### [Information given]

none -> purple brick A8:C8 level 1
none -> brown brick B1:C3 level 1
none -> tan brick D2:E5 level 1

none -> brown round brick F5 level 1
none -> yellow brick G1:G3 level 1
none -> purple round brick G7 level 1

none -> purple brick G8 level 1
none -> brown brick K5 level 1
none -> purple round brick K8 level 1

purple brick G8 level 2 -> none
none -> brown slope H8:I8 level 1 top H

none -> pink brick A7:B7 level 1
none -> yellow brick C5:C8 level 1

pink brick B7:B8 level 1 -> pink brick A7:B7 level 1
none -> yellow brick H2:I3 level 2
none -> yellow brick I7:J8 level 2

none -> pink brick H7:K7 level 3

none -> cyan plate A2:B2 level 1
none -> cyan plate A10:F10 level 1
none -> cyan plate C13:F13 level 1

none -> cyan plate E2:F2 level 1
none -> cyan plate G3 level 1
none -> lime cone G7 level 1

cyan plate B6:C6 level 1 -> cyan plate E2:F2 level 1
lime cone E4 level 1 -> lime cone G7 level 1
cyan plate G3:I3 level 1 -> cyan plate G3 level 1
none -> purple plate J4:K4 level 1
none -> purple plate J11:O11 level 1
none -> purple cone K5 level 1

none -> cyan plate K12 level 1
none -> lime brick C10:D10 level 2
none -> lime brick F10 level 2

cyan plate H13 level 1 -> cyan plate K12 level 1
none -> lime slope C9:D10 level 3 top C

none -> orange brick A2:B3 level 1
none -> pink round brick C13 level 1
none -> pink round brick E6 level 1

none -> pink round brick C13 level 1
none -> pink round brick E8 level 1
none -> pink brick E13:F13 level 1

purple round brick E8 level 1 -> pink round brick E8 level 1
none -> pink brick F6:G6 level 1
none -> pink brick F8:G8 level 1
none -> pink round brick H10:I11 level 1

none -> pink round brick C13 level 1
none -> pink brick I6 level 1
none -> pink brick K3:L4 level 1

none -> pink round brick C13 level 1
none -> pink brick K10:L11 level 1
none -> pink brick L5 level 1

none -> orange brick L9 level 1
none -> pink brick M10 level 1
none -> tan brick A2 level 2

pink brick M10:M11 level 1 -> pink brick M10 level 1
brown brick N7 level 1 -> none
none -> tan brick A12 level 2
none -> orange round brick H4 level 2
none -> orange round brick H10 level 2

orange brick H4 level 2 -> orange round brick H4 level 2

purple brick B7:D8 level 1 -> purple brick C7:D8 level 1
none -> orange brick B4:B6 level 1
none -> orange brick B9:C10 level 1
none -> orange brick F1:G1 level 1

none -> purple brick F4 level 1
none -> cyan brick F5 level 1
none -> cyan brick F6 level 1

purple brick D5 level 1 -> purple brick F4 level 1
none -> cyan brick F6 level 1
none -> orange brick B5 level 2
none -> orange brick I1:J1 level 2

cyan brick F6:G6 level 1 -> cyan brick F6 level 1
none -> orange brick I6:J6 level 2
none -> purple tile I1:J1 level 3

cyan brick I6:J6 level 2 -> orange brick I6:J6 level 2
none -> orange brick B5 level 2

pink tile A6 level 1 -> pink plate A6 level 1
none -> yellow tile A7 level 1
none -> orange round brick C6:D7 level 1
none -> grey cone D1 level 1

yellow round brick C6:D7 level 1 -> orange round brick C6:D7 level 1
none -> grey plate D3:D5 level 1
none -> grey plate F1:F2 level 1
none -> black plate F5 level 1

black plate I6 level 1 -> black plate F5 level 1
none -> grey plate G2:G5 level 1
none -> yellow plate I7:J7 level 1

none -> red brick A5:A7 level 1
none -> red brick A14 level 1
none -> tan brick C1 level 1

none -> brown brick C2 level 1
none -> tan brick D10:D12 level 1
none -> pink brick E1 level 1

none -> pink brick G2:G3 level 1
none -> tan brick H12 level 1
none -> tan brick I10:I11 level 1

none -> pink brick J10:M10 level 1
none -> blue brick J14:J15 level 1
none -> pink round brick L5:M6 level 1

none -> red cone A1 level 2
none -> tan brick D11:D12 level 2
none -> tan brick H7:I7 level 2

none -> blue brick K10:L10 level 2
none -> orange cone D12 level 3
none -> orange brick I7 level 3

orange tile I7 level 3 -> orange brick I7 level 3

### [Your assignment]
Each line of the listing that contains the word "blue" must be copied.

### [Written response]
none -> blue brick J14:J15 level 1
none -> blue brick K10:L10 level 2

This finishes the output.